DATASET ENTRIES
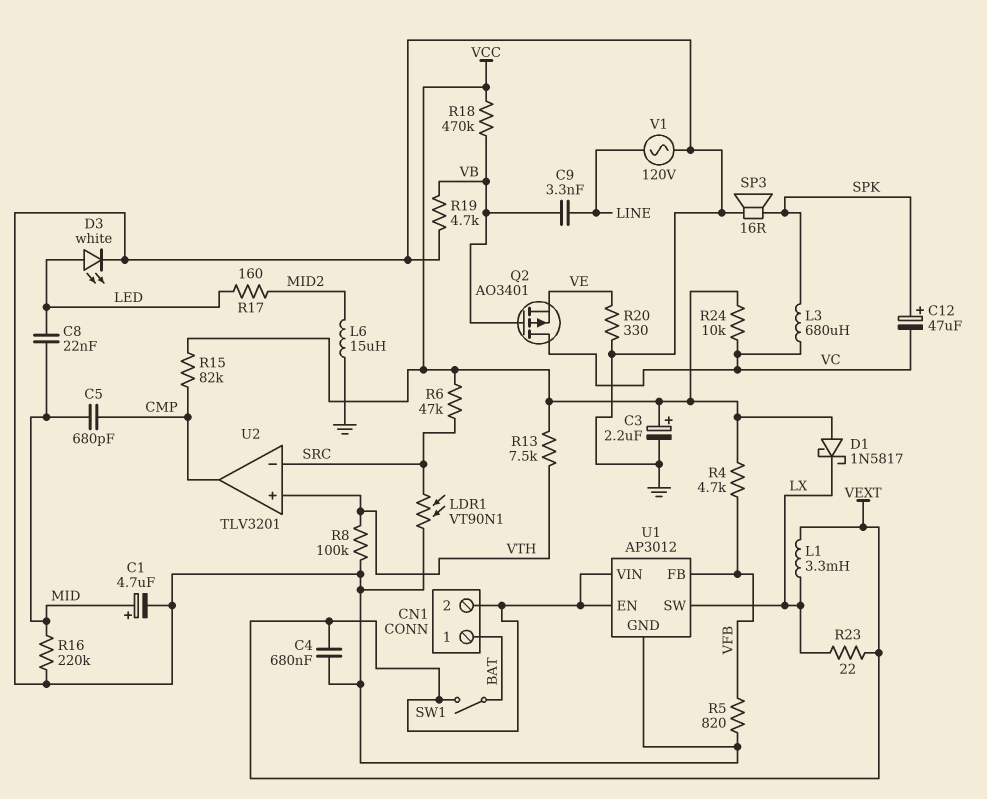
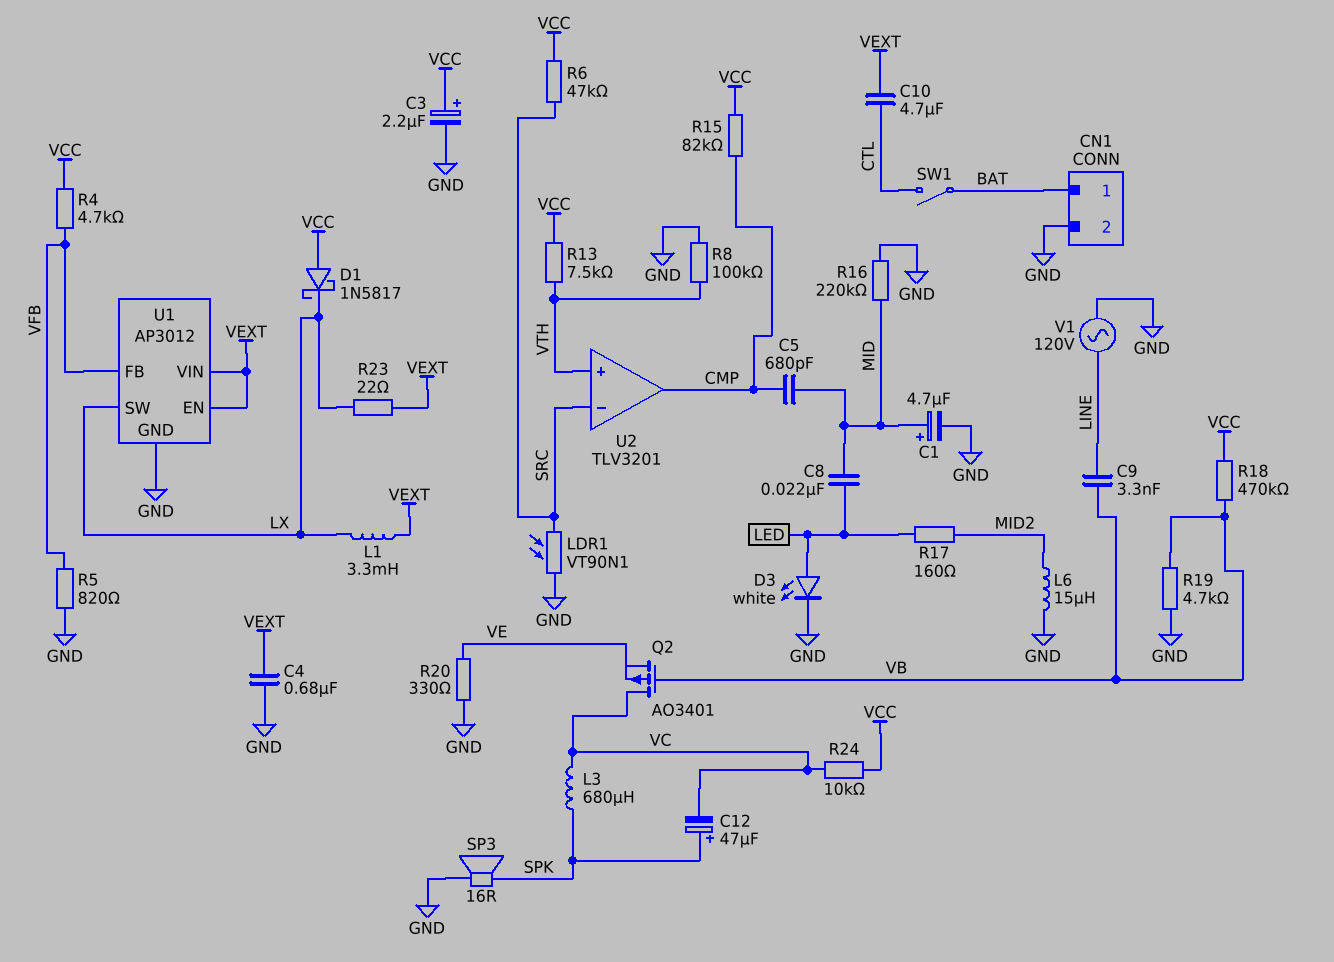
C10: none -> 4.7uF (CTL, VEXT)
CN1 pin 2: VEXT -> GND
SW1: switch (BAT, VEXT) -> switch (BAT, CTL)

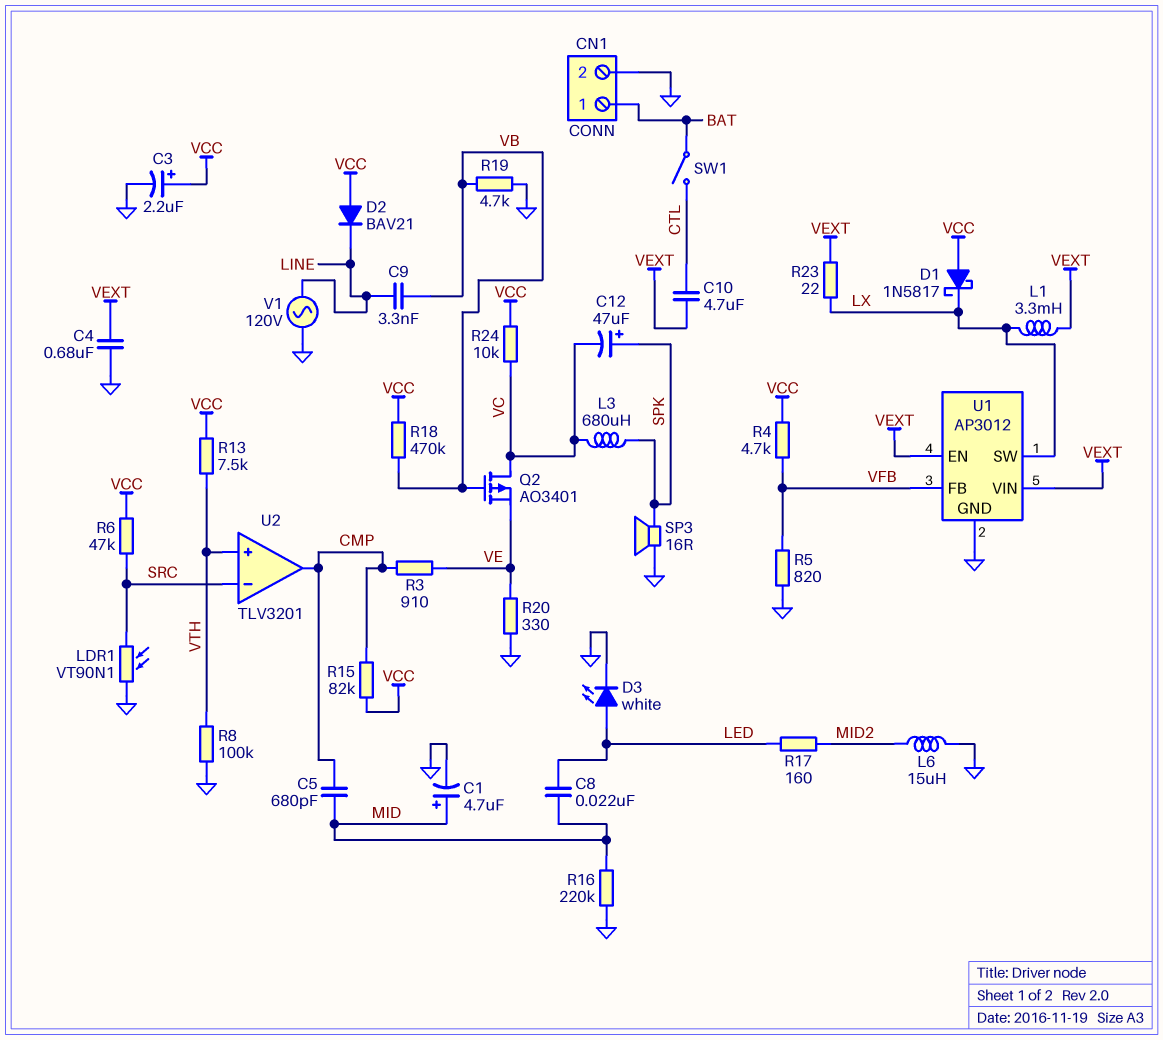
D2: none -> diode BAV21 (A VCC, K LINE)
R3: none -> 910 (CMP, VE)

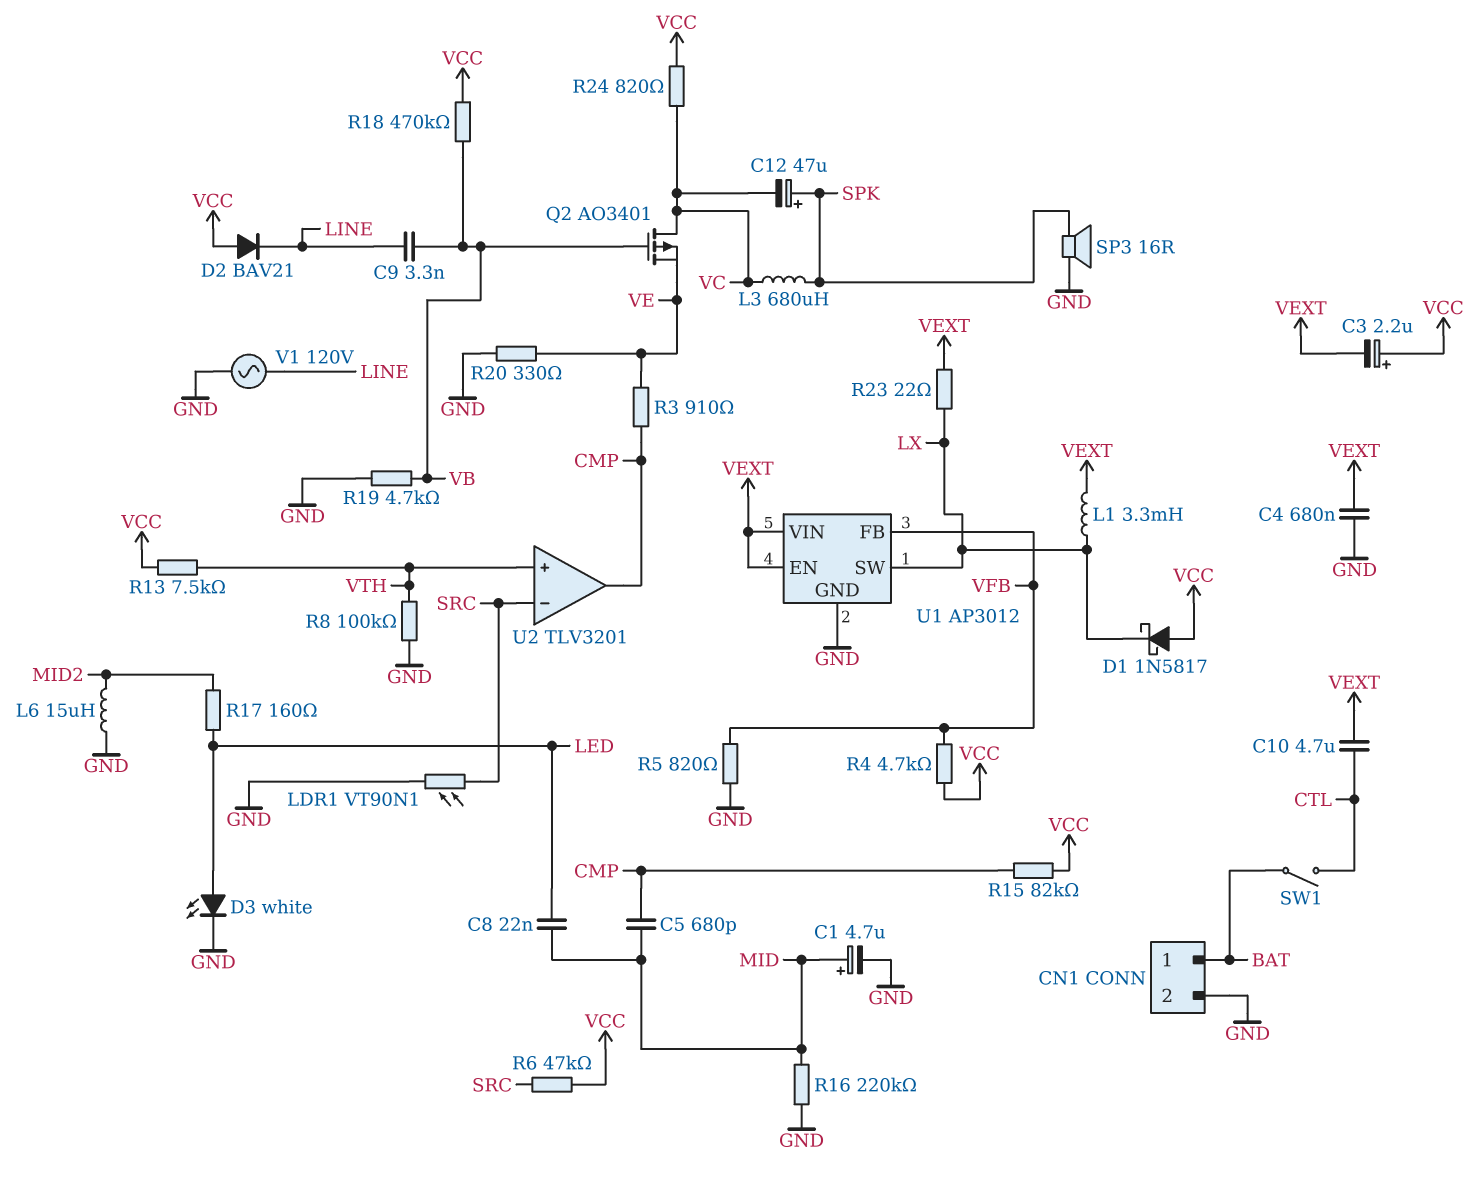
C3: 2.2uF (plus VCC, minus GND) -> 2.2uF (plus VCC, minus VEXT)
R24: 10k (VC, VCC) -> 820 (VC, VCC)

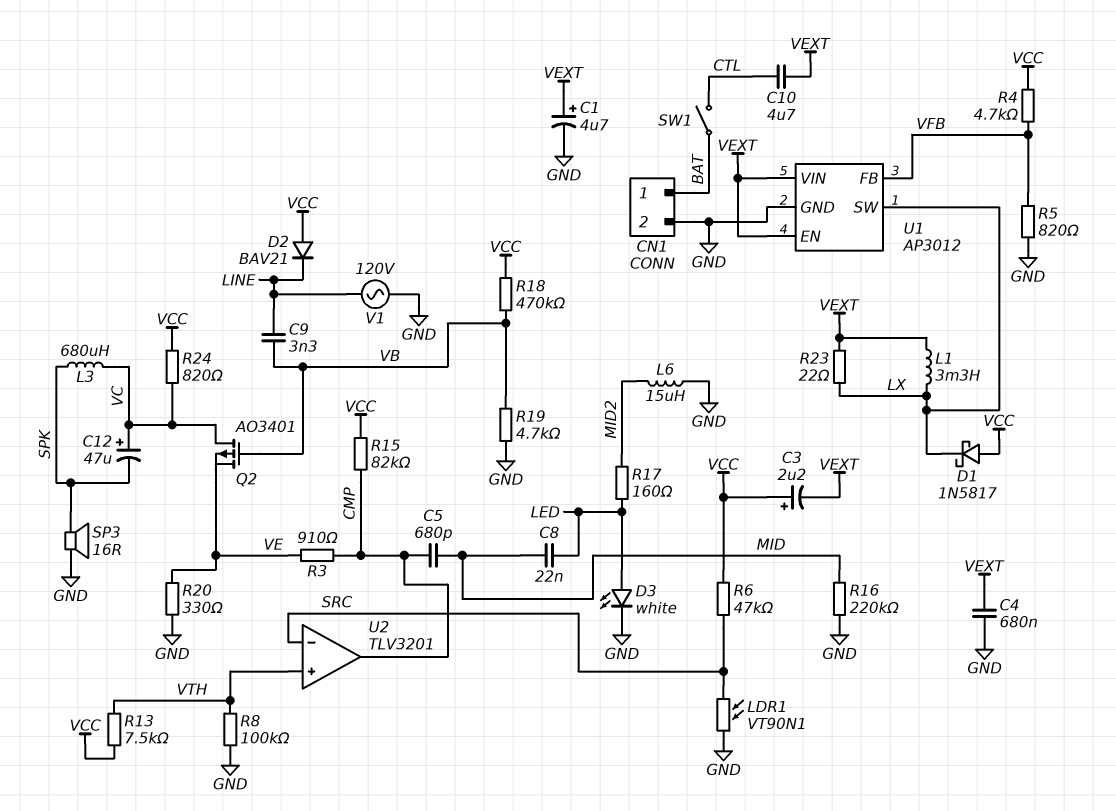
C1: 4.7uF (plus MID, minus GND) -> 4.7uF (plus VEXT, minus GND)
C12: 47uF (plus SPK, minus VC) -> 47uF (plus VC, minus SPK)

TASK DETAILS
Would you set down every line of the data above exactly, skipping the pictures?

TASK RESULT
C10: none -> 4.7uF (CTL, VEXT)
CN1 pin 2: VEXT -> GND
SW1: switch (BAT, VEXT) -> switch (BAT, CTL)

D2: none -> diode BAV21 (A VCC, K LINE)
R3: none -> 910 (CMP, VE)

C3: 2.2uF (plus VCC, minus GND) -> 2.2uF (plus VCC, minus VEXT)
R24: 10k (VC, VCC) -> 820 (VC, VCC)

C1: 4.7uF (plus MID, minus GND) -> 4.7uF (plus VEXT, minus GND)
C12: 47uF (plus SPK, minus VC) -> 47uF (plus VC, minus SPK)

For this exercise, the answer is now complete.